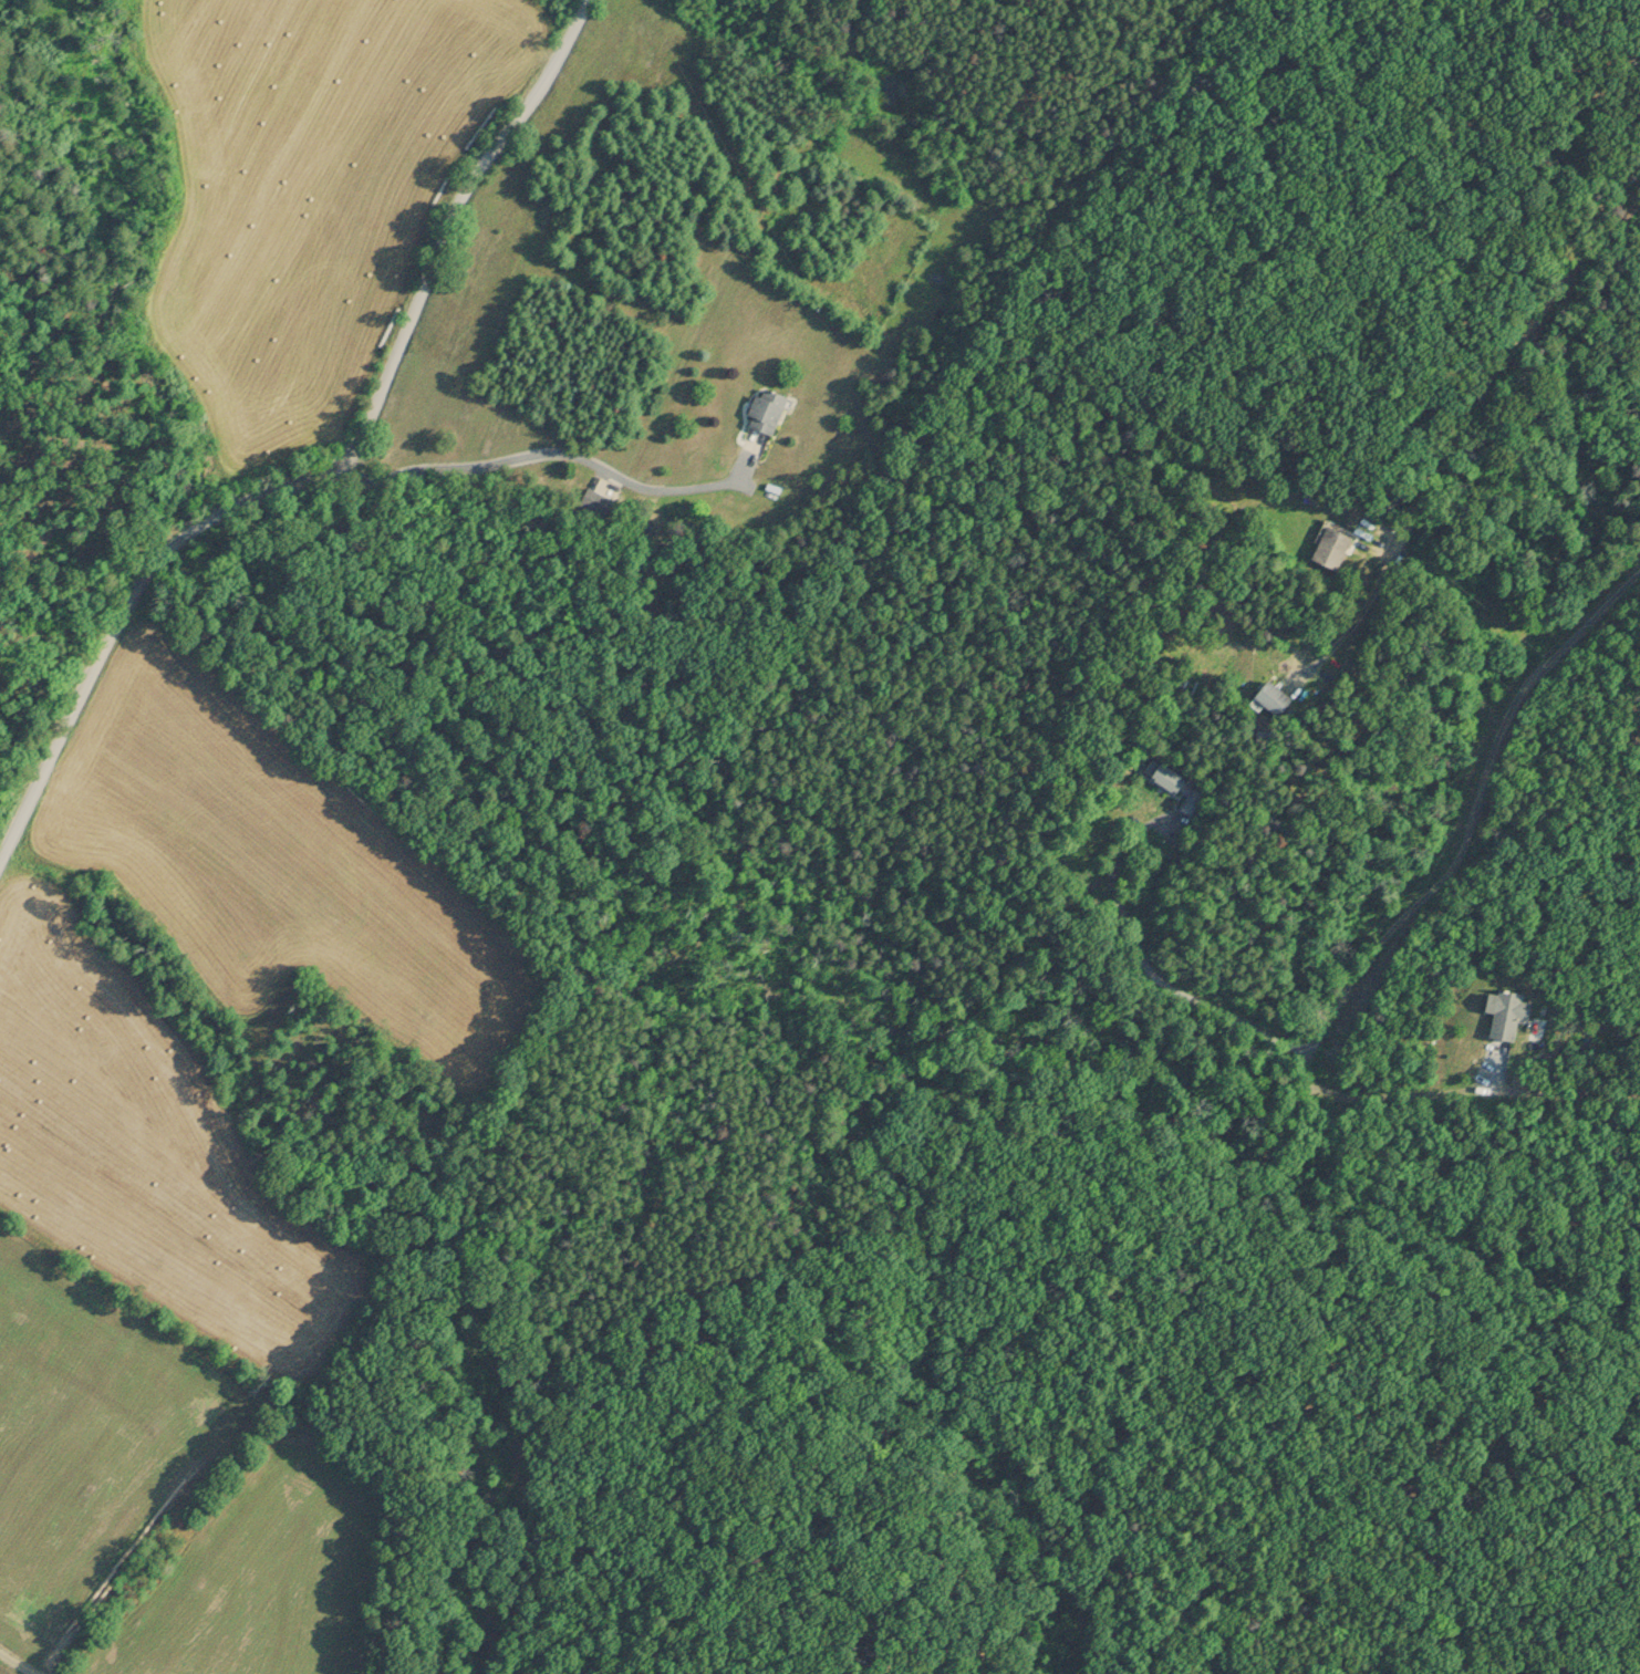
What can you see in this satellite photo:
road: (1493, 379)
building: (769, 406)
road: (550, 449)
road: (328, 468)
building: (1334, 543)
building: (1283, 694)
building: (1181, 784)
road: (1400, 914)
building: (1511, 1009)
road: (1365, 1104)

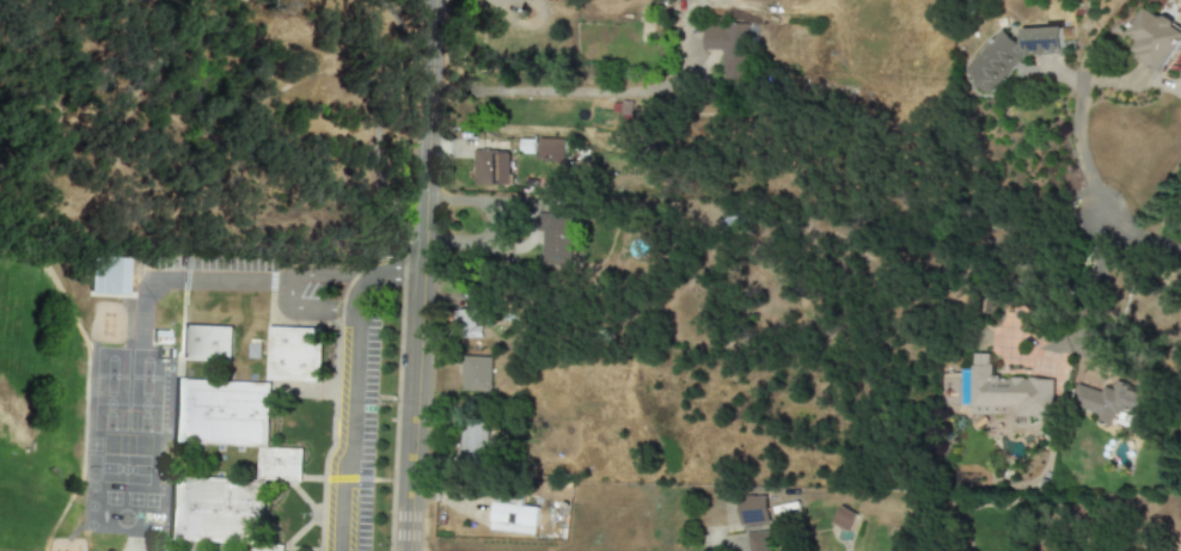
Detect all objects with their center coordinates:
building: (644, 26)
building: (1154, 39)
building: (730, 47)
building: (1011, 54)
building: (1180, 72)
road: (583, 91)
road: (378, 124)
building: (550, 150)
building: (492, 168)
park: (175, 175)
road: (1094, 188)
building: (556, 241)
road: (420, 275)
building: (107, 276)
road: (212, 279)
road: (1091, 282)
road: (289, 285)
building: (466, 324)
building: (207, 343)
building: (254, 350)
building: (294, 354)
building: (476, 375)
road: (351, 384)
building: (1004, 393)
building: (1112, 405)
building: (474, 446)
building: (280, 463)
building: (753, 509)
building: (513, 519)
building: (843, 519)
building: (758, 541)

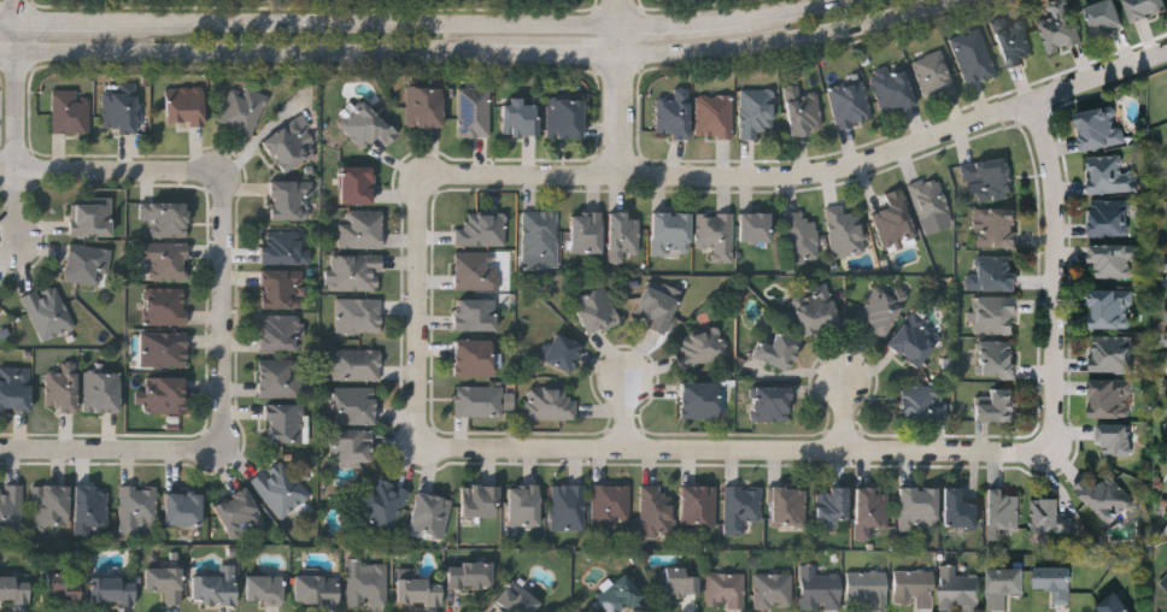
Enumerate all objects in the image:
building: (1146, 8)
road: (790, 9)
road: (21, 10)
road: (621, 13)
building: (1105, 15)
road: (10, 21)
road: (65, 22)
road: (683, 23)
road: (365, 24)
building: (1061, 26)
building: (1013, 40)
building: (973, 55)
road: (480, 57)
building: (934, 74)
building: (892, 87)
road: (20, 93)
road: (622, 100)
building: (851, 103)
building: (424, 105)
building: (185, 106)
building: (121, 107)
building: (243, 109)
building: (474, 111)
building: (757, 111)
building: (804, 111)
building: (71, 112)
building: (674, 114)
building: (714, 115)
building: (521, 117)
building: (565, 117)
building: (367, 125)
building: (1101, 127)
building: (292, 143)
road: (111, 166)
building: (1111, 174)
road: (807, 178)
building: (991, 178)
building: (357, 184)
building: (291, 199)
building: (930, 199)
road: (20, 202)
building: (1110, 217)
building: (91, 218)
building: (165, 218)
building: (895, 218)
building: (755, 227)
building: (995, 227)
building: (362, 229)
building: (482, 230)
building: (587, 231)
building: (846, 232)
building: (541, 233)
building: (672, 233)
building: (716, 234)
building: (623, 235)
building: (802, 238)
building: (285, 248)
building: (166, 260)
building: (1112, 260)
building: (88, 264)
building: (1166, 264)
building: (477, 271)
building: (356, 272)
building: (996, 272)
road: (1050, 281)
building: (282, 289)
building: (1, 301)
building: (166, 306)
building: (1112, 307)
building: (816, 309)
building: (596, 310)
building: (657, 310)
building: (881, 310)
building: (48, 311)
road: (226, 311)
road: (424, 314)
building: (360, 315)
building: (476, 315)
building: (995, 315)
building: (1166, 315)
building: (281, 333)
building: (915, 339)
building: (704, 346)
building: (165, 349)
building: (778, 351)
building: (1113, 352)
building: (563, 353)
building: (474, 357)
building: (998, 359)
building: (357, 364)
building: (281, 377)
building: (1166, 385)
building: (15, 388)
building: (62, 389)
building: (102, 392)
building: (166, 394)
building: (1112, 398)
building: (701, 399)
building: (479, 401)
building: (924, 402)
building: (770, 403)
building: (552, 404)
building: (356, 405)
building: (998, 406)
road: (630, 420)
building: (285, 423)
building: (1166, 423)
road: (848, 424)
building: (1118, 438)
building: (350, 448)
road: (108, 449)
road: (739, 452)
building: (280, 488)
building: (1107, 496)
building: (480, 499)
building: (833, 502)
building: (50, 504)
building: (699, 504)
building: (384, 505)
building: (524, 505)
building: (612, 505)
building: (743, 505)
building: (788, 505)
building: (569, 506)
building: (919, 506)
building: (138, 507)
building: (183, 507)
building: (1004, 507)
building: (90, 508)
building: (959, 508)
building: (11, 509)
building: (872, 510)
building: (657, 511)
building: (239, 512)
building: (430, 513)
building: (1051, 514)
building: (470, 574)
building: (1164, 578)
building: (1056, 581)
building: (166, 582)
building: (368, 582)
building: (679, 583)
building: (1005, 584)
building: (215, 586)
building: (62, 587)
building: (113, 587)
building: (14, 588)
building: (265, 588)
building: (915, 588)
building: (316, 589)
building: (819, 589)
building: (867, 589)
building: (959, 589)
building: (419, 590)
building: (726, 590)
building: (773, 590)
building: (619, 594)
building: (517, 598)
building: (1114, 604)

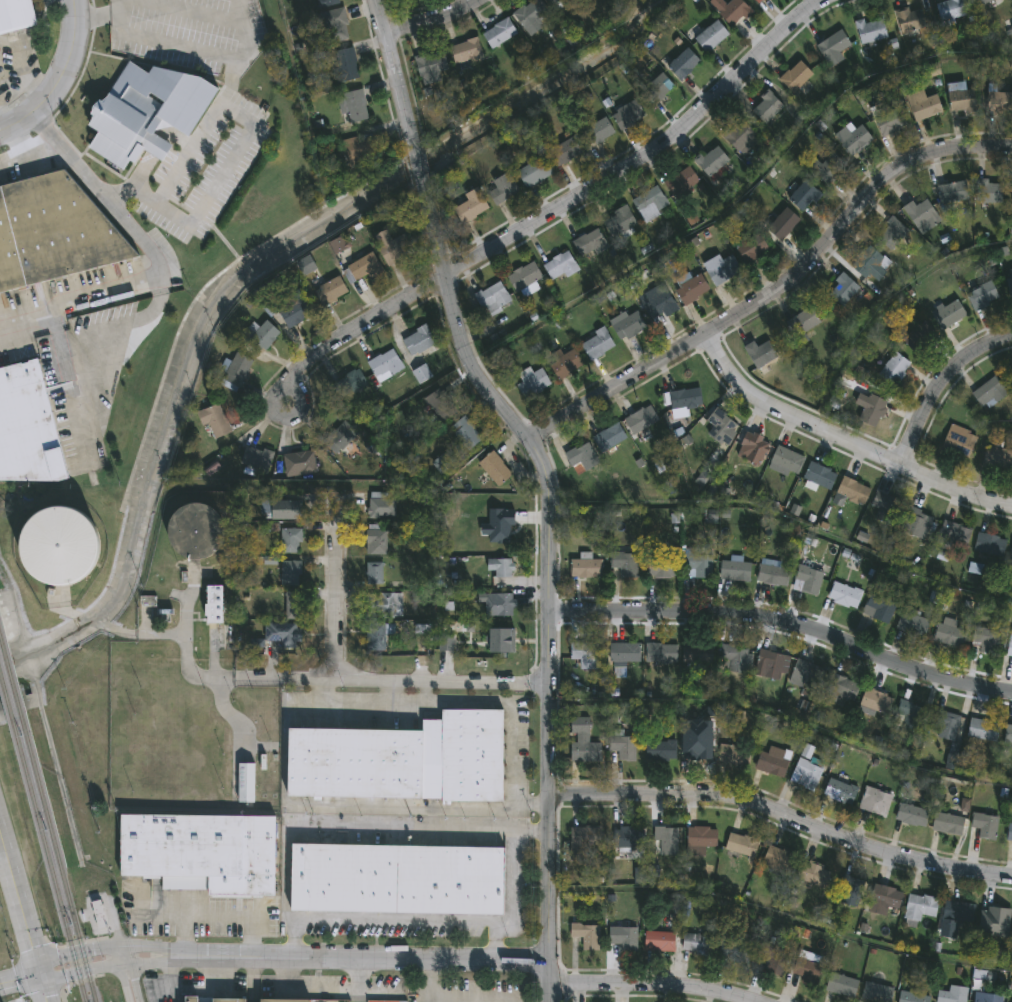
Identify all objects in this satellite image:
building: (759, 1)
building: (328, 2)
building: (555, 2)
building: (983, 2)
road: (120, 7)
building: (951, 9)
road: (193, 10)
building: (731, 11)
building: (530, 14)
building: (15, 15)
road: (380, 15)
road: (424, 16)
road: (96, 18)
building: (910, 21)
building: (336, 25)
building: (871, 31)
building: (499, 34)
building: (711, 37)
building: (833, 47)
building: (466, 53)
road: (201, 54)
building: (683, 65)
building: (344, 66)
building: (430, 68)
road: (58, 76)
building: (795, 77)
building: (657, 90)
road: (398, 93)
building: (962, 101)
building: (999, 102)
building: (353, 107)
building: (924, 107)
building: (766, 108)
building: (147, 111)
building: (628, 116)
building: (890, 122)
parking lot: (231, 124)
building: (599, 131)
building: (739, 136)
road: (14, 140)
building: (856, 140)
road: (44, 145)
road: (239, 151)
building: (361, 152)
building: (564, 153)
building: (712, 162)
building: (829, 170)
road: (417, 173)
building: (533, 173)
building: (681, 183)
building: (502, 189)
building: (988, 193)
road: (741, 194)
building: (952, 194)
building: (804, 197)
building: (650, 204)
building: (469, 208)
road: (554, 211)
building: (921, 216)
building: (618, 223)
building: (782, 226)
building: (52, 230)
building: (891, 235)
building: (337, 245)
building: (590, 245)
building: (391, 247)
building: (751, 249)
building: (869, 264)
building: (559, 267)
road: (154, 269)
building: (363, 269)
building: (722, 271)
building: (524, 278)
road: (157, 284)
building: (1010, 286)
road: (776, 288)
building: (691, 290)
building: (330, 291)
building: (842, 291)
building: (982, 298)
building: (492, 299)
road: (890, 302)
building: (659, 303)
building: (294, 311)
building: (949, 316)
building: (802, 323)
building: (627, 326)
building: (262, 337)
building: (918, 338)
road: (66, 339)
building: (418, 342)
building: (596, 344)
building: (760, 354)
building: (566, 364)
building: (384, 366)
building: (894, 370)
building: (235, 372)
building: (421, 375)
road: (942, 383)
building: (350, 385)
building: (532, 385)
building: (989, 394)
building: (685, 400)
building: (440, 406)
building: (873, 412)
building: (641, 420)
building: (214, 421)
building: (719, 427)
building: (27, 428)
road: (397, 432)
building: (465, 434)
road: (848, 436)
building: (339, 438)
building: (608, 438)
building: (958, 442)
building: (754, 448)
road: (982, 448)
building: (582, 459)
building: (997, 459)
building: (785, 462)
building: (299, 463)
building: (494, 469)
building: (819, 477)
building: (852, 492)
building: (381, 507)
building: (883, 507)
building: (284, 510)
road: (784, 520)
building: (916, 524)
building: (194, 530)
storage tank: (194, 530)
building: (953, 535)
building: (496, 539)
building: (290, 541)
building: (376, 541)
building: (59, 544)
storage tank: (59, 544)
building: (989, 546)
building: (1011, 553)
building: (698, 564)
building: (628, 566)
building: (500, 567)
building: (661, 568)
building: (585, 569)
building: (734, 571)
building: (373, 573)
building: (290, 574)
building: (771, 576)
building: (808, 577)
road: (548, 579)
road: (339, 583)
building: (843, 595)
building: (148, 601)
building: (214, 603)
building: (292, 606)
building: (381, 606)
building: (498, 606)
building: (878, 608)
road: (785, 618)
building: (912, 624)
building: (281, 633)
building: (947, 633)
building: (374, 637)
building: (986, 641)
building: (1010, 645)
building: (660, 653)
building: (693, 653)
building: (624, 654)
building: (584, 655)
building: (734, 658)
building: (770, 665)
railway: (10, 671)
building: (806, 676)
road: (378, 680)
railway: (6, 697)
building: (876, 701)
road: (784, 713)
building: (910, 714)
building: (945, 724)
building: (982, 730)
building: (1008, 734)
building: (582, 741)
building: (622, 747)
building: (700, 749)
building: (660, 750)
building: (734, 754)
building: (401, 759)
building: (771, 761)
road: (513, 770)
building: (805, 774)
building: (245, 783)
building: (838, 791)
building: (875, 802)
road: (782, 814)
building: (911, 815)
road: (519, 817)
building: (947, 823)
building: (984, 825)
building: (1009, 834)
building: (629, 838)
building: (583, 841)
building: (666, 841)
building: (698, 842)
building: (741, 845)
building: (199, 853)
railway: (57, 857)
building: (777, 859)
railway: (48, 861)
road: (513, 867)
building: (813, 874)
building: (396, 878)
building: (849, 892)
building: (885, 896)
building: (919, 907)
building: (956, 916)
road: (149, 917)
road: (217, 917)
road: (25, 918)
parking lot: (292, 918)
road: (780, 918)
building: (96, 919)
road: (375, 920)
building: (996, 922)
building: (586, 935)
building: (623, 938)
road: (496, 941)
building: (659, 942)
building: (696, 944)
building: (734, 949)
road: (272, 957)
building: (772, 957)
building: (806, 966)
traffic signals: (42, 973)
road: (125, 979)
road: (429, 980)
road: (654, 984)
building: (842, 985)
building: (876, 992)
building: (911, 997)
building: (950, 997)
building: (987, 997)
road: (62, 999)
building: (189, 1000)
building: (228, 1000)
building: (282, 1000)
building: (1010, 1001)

▶ _Problem requirements_:
Scan the lines above for "railway", then copy every one that has it.

▶ _Response below_:
railway: (10, 671)
railway: (6, 697)
railway: (57, 857)
railway: (48, 861)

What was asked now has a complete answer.